### SHORT TASK
Keep only the lines below that contain the word "cell", copying each one unchanged.

· · · ·

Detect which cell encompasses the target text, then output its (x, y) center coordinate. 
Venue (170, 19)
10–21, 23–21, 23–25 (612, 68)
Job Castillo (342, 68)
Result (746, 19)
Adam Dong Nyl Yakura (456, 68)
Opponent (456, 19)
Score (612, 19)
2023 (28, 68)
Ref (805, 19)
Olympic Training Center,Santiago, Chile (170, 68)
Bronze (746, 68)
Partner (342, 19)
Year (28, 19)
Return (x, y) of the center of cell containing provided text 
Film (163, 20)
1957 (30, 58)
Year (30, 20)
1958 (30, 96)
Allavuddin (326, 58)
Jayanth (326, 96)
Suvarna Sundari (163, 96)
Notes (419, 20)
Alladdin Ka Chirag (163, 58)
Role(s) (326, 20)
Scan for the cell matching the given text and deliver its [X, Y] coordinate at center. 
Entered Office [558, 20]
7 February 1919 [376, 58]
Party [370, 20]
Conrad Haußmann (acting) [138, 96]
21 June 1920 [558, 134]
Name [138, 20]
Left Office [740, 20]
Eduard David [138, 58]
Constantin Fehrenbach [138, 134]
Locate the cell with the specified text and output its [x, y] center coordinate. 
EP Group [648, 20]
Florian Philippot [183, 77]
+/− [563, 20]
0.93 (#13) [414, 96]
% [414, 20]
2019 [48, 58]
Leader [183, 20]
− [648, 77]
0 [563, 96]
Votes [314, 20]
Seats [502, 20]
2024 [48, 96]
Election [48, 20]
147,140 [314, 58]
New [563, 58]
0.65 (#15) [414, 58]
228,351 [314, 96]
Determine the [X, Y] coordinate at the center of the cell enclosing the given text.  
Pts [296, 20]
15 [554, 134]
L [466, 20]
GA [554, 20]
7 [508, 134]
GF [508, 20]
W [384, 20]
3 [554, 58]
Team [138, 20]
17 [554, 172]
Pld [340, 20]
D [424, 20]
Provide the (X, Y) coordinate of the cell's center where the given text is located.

· · · ·

### ANSWER
Detect which cell encompasses the target text, then output its (x, y) center coordinate. 
Return (x, y) of the center of cell containing provided text 
Scan for the cell matching the given text and deliver its [X, Y] coordinate at center. 
Locate the cell with the specified text and output its [x, y] center coordinate. 
Determine the [X, Y] coordinate at the center of the cell enclosing the given text.  
Provide the (X, Y) coordinate of the cell's center where the given text is located.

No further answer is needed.